# [Raw data]
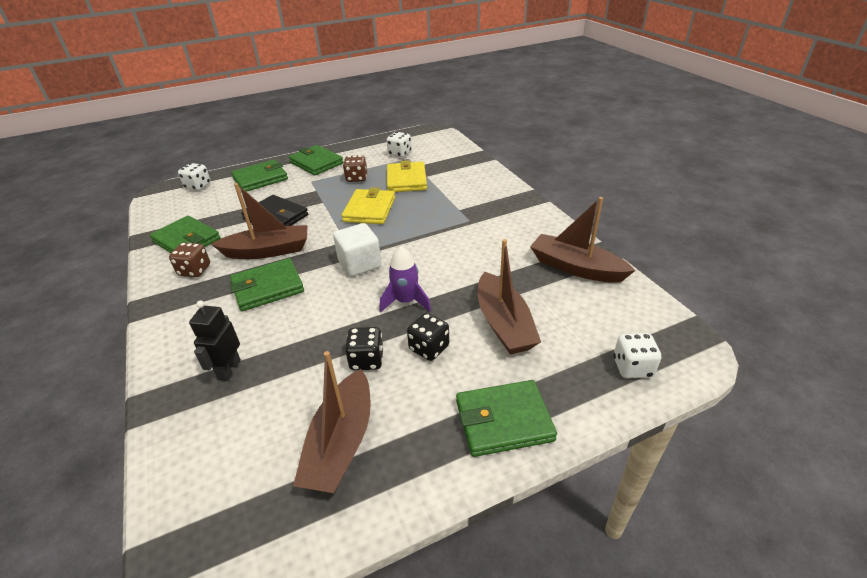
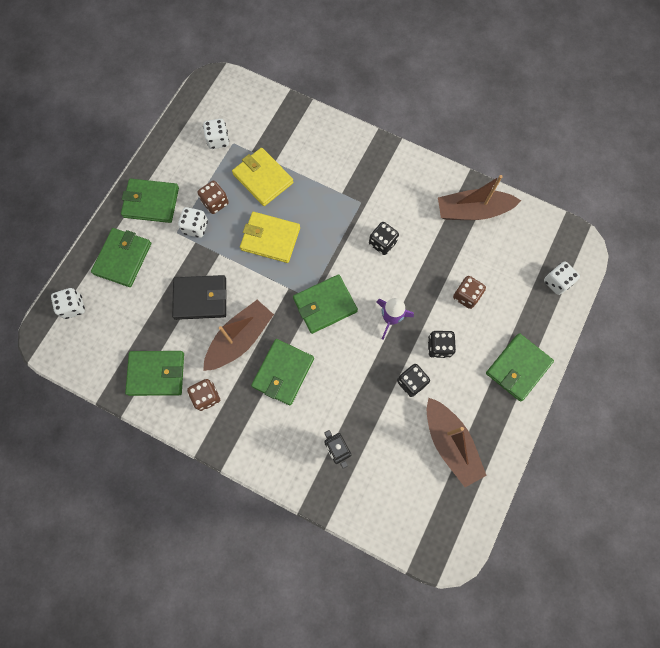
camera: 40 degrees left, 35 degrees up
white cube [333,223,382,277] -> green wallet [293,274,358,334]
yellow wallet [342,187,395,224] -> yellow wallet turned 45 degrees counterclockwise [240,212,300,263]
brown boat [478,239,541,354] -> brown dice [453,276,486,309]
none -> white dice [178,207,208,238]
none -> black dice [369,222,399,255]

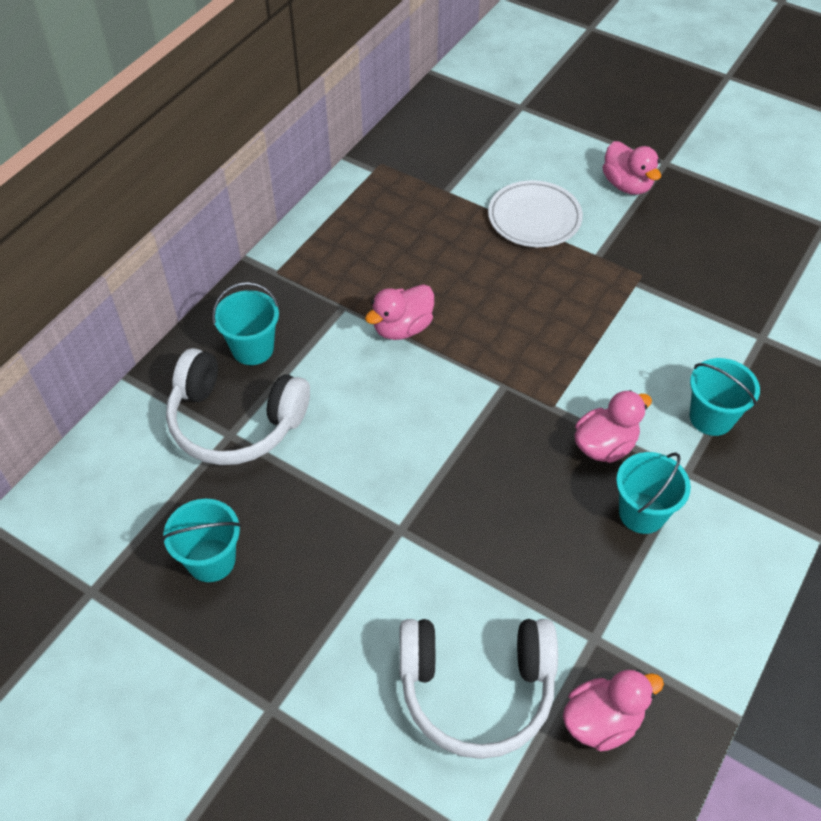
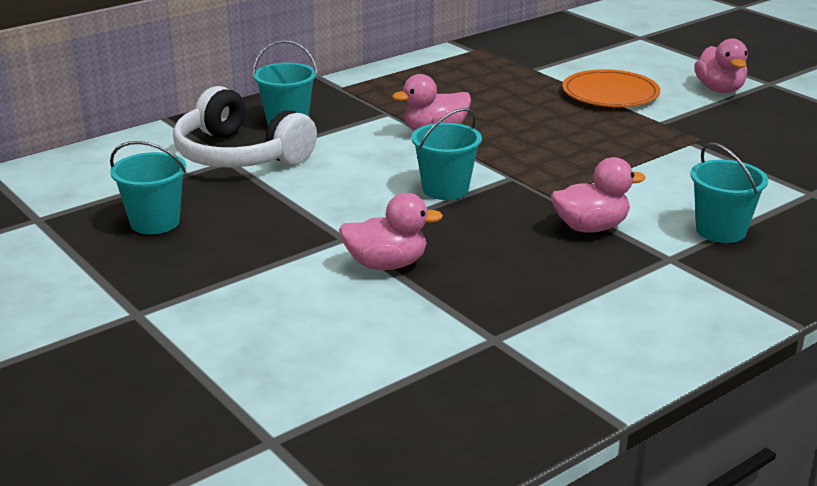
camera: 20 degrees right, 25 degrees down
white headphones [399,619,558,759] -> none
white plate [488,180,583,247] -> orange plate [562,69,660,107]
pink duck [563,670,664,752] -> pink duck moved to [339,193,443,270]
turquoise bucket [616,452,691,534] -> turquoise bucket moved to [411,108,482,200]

==

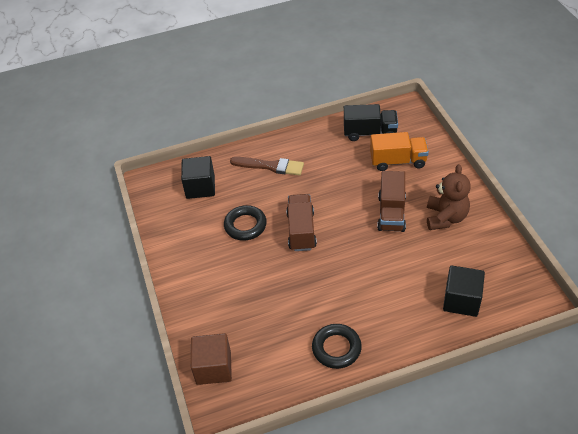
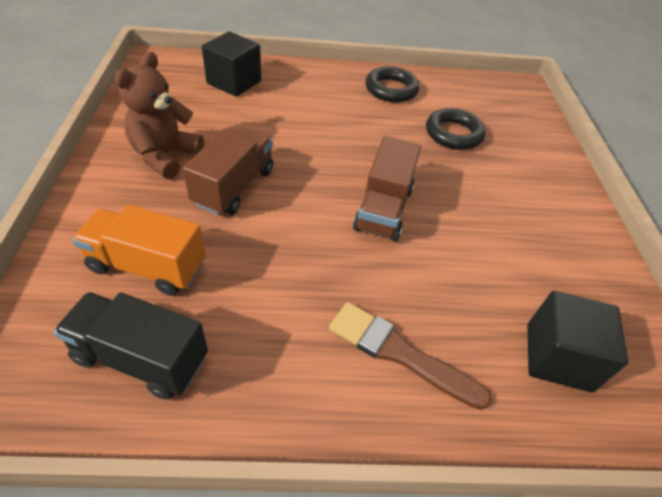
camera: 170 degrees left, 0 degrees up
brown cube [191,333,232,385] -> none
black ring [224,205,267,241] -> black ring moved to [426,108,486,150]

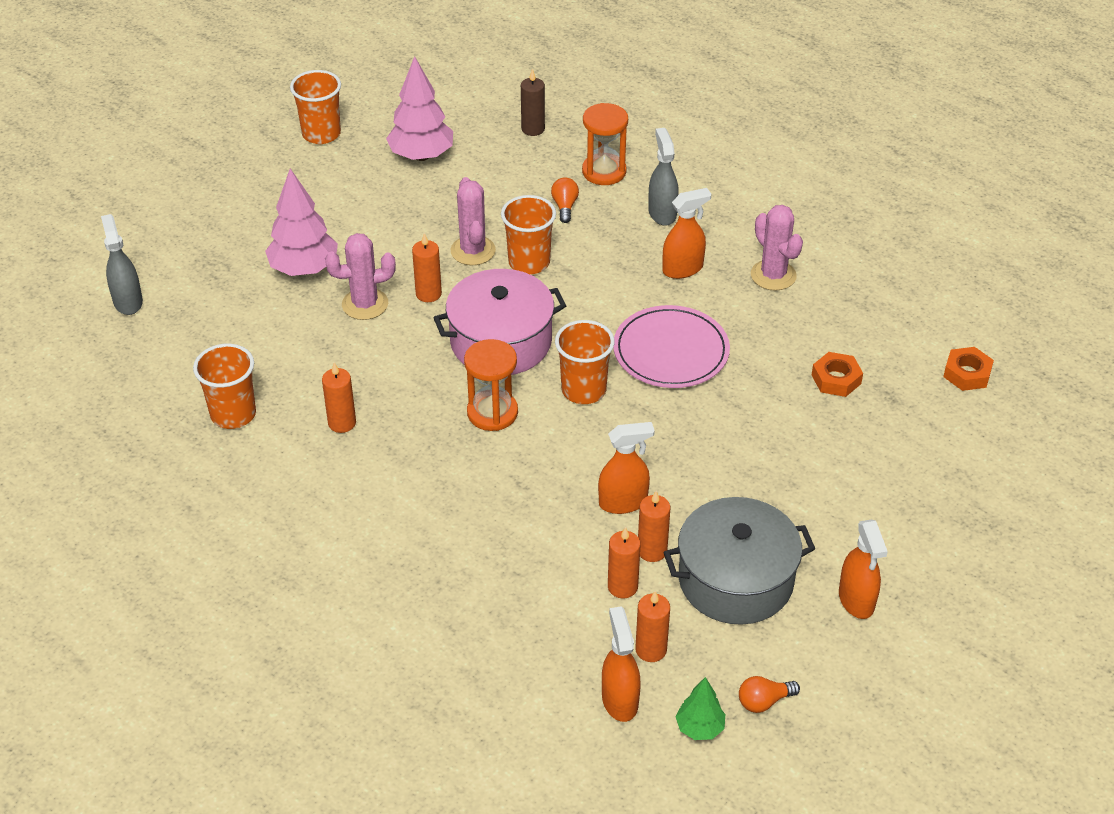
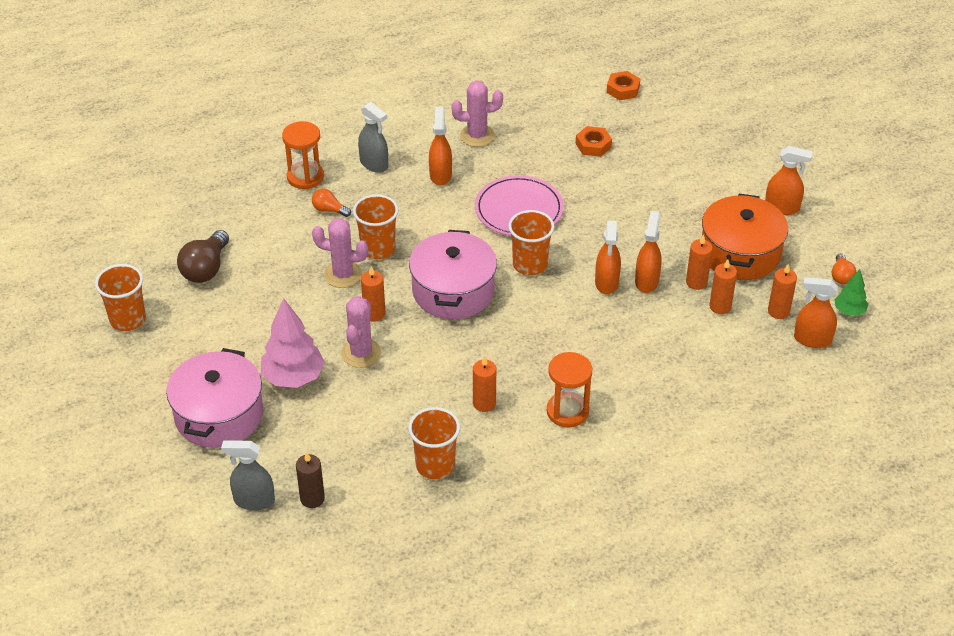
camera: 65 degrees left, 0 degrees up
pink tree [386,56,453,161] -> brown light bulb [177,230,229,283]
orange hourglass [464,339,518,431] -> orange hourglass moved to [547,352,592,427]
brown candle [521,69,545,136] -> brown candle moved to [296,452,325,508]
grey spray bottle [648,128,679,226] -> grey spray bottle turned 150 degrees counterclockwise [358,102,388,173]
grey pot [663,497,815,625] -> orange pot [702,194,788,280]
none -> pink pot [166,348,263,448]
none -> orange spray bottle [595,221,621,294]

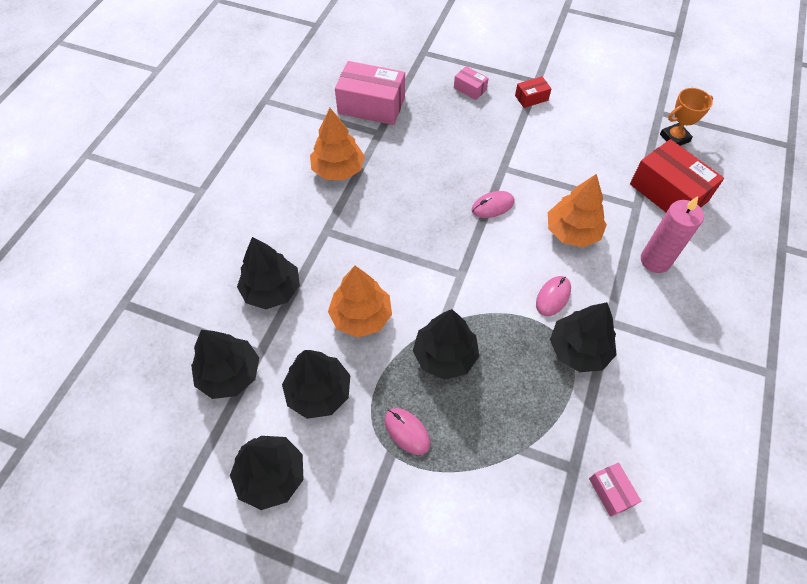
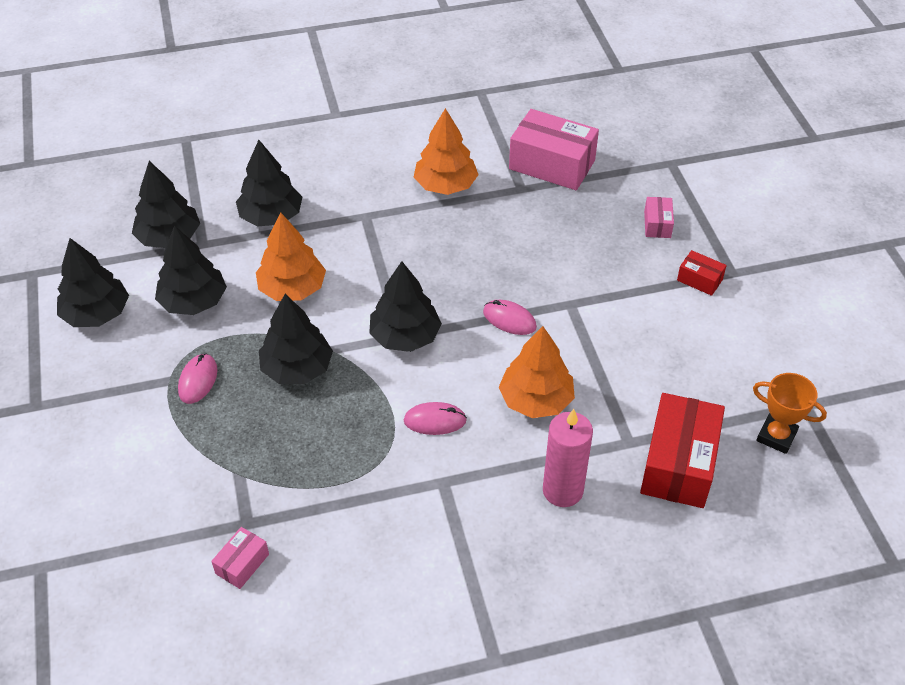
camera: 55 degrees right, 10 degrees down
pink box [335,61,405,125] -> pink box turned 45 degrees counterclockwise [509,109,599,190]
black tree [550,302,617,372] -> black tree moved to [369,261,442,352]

# [What to do]
Which lines of the data include the word "tree"? Copy each one.

# [Answer to this task]
pink tree [386,56,453,161] -> brown light bulb [177,230,229,283]
black tree [550,302,617,372] -> black tree moved to [369,261,442,352]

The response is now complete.